▸ **YOUR INSTRUCTIONS**:
In the listing that follows, the range to quote begins at the line that has "R25: 4.7k (N2, N19) -> 4.7k (N19, N20)" and ends after the line that has "IC6 pin VCC: VEXT -> VDD"; quote it verbatim and add nothing.

▸ **STUDY MATERIAL**:
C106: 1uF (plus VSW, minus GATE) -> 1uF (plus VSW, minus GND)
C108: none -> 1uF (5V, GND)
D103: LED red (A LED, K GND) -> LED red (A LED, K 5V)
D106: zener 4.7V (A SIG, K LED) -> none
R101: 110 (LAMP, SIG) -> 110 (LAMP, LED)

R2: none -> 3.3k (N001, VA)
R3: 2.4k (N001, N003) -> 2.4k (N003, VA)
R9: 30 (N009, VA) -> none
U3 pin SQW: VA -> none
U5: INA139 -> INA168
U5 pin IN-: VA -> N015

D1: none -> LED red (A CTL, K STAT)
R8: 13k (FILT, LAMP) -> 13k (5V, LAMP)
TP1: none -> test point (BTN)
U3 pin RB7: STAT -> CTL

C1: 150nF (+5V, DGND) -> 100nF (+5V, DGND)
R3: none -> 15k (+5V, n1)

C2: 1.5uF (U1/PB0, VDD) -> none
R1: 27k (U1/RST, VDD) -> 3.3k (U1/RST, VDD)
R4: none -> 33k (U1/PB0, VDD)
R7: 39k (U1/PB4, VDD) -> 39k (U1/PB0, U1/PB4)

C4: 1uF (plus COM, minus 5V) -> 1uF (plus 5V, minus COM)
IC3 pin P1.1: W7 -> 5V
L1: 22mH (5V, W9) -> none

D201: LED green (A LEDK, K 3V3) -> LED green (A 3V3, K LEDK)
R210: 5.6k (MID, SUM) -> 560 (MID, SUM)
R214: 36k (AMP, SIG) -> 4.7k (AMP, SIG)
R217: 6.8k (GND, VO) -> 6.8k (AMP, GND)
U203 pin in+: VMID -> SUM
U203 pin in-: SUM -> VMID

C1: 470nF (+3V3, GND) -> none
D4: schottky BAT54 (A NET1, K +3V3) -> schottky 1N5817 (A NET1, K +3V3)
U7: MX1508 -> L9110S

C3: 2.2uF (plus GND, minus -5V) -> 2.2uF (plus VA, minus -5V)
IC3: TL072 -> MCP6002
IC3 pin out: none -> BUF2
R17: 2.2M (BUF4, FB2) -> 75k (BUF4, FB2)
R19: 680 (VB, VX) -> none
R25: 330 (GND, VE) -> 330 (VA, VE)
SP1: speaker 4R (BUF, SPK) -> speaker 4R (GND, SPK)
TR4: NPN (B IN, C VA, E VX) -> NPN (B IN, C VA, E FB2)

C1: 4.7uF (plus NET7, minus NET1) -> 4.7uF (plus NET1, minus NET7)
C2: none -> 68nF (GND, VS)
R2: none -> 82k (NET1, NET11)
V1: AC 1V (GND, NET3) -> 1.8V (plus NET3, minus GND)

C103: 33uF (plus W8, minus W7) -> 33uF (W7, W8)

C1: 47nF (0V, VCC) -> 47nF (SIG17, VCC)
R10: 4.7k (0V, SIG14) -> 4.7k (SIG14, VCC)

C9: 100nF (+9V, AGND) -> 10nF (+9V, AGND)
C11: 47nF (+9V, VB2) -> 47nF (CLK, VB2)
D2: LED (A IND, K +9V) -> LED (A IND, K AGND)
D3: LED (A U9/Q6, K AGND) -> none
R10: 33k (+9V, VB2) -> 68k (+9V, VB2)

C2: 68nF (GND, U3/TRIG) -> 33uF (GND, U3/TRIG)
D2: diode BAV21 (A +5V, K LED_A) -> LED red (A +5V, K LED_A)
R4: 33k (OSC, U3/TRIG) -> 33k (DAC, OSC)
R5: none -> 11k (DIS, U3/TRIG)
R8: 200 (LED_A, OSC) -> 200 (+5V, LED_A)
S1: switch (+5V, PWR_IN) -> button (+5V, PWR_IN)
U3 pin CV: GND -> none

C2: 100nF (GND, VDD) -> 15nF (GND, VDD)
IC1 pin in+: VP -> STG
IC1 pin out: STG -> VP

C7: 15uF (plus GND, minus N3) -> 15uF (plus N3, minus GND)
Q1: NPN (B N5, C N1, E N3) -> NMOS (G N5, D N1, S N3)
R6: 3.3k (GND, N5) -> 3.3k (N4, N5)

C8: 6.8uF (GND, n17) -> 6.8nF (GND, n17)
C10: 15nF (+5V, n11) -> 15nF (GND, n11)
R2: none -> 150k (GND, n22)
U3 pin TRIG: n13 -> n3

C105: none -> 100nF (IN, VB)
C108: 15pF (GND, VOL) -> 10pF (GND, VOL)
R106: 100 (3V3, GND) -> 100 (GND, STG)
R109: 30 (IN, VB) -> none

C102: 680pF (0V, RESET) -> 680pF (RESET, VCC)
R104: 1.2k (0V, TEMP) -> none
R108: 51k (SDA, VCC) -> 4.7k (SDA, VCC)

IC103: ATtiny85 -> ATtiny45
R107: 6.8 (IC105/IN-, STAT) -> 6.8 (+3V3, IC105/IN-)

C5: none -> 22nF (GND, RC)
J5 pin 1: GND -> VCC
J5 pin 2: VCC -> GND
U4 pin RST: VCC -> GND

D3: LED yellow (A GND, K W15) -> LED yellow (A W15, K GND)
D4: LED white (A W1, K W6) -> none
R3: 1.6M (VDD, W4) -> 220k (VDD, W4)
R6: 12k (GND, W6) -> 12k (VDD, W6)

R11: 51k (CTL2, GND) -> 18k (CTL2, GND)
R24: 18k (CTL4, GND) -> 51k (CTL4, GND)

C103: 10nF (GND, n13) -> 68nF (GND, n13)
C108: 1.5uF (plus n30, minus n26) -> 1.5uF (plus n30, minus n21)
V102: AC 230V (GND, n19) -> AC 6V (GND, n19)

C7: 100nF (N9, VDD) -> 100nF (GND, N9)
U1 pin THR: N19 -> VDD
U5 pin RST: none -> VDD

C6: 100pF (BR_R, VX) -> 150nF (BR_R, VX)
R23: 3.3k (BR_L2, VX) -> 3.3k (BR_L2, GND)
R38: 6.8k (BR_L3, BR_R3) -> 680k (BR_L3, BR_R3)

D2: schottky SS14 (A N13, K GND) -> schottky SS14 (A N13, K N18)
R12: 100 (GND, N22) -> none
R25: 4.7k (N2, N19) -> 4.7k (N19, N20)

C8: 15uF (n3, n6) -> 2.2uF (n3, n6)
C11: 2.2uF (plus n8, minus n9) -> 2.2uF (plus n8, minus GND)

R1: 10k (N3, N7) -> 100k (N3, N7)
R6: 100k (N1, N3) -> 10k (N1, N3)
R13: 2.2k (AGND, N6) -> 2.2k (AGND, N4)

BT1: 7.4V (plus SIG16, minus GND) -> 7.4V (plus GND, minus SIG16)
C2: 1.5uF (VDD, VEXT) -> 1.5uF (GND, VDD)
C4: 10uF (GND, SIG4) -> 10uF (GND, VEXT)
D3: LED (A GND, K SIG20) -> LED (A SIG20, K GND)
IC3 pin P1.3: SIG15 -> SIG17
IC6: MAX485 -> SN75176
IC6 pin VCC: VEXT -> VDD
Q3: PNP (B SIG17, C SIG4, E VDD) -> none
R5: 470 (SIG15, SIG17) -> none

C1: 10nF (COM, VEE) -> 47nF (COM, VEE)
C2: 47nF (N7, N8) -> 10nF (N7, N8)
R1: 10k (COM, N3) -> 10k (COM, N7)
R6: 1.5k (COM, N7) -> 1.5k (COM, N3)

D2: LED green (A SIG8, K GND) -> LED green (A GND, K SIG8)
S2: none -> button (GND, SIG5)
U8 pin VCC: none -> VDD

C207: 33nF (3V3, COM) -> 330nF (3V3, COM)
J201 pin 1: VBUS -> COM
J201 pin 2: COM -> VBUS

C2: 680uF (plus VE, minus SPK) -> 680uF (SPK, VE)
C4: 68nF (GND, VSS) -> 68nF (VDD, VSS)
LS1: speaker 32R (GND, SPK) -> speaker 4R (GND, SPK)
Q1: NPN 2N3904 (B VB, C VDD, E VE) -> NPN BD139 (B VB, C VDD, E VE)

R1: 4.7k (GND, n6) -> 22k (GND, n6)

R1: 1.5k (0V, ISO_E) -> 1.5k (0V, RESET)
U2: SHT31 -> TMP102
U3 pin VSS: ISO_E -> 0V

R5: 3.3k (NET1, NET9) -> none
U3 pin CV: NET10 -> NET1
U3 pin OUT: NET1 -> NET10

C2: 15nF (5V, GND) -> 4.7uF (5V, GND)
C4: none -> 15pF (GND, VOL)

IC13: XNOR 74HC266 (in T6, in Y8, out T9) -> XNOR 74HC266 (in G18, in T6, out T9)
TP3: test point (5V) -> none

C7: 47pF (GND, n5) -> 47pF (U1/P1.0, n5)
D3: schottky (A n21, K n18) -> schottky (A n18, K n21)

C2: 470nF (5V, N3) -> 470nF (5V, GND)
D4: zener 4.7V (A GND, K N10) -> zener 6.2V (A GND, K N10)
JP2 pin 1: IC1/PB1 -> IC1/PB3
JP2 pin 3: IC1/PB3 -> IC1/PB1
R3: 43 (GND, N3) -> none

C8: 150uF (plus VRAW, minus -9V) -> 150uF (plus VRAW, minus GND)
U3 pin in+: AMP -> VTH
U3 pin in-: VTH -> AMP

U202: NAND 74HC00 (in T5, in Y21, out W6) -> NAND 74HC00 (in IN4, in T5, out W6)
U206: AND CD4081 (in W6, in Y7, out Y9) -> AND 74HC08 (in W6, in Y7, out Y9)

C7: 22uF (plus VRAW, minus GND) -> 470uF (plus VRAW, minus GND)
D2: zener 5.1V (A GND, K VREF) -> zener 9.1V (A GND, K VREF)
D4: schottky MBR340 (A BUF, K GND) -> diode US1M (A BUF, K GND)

▸ **SOLUTION FOR THIS EXERCISE**:
R25: 4.7k (N2, N19) -> 4.7k (N19, N20)

C8: 15uF (n3, n6) -> 2.2uF (n3, n6)
C11: 2.2uF (plus n8, minus n9) -> 2.2uF (plus n8, minus GND)

R1: 10k (N3, N7) -> 100k (N3, N7)
R6: 100k (N1, N3) -> 10k (N1, N3)
R13: 2.2k (AGND, N6) -> 2.2k (AGND, N4)

BT1: 7.4V (plus SIG16, minus GND) -> 7.4V (plus GND, minus SIG16)
C2: 1.5uF (VDD, VEXT) -> 1.5uF (GND, VDD)
C4: 10uF (GND, SIG4) -> 10uF (GND, VEXT)
D3: LED (A GND, K SIG20) -> LED (A SIG20, K GND)
IC3 pin P1.3: SIG15 -> SIG17
IC6: MAX485 -> SN75176
IC6 pin VCC: VEXT -> VDD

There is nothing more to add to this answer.